*** Opening RECORDS SHOWN ***

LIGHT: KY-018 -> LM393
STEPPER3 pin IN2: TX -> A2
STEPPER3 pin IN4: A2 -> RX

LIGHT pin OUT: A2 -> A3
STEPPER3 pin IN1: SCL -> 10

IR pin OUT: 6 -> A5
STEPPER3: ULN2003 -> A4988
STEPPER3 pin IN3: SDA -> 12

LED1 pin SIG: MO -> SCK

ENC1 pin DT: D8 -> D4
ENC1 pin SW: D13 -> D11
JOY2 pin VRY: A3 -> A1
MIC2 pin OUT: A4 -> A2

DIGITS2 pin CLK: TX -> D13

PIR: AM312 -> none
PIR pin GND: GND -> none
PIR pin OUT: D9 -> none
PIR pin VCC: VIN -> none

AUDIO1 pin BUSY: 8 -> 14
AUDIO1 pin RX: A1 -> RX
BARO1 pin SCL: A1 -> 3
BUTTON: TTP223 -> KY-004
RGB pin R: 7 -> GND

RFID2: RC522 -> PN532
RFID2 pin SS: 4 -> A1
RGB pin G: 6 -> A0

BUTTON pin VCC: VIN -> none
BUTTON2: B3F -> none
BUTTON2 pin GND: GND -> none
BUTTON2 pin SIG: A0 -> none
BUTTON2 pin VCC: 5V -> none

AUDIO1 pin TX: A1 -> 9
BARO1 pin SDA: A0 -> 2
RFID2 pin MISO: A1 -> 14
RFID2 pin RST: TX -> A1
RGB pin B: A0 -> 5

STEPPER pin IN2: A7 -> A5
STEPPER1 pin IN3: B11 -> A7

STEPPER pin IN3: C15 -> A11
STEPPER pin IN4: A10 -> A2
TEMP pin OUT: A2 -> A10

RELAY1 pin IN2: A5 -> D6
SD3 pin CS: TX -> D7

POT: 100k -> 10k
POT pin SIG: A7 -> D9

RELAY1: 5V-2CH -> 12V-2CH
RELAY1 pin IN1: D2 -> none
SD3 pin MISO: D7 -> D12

*** Closing RECORDS SHOWN ***

» **EXERCISE DIRECTIONS**:
Reproduce the entries exactly. Every word has to stay the same.

» **REPLY**:
LIGHT: KY-018 -> LM393
STEPPER3 pin IN2: TX -> A2
STEPPER3 pin IN4: A2 -> RX

LIGHT pin OUT: A2 -> A3
STEPPER3 pin IN1: SCL -> 10

IR pin OUT: 6 -> A5
STEPPER3: ULN2003 -> A4988
STEPPER3 pin IN3: SDA -> 12

LED1 pin SIG: MO -> SCK

ENC1 pin DT: D8 -> D4
ENC1 pin SW: D13 -> D11
JOY2 pin VRY: A3 -> A1
MIC2 pin OUT: A4 -> A2

DIGITS2 pin CLK: TX -> D13

PIR: AM312 -> none
PIR pin GND: GND -> none
PIR pin OUT: D9 -> none
PIR pin VCC: VIN -> none

AUDIO1 pin BUSY: 8 -> 14
AUDIO1 pin RX: A1 -> RX
BARO1 pin SCL: A1 -> 3
BUTTON: TTP223 -> KY-004
RGB pin R: 7 -> GND

RFID2: RC522 -> PN532
RFID2 pin SS: 4 -> A1
RGB pin G: 6 -> A0

BUTTON pin VCC: VIN -> none
BUTTON2: B3F -> none
BUTTON2 pin GND: GND -> none
BUTTON2 pin SIG: A0 -> none
BUTTON2 pin VCC: 5V -> none

AUDIO1 pin TX: A1 -> 9
BARO1 pin SDA: A0 -> 2
RFID2 pin MISO: A1 -> 14
RFID2 pin RST: TX -> A1
RGB pin B: A0 -> 5

STEPPER pin IN2: A7 -> A5
STEPPER1 pin IN3: B11 -> A7

STEPPER pin IN3: C15 -> A11
STEPPER pin IN4: A10 -> A2
TEMP pin OUT: A2 -> A10

RELAY1 pin IN2: A5 -> D6
SD3 pin CS: TX -> D7

POT: 100k -> 10k
POT pin SIG: A7 -> D9

RELAY1: 5V-2CH -> 12V-2CH
RELAY1 pin IN1: D2 -> none
SD3 pin MISO: D7 -> D12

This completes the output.